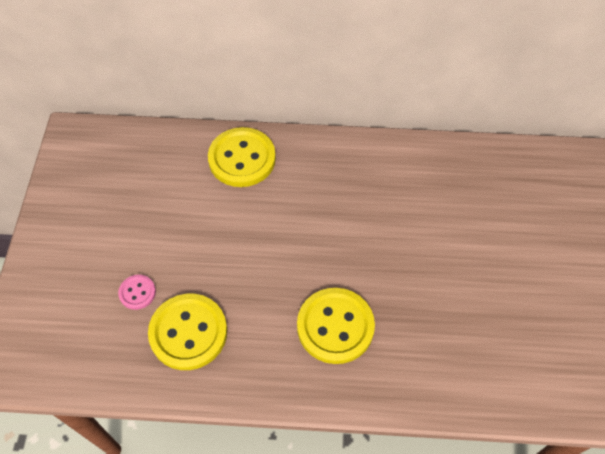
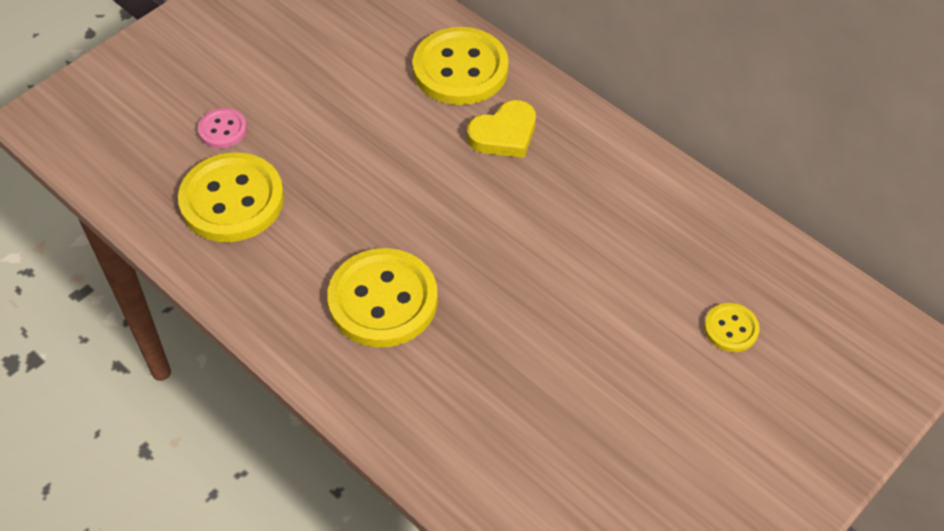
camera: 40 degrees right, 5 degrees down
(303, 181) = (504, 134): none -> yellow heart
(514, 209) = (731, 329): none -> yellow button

### ACTIVITY
Without the pictures, print the whole listing exactly as given.

### SOLUTION TO THIS PROBLEM
camera: 40 degrees right, 5 degrees down
(303, 181) = (504, 134): none -> yellow heart
(514, 209) = (731, 329): none -> yellow button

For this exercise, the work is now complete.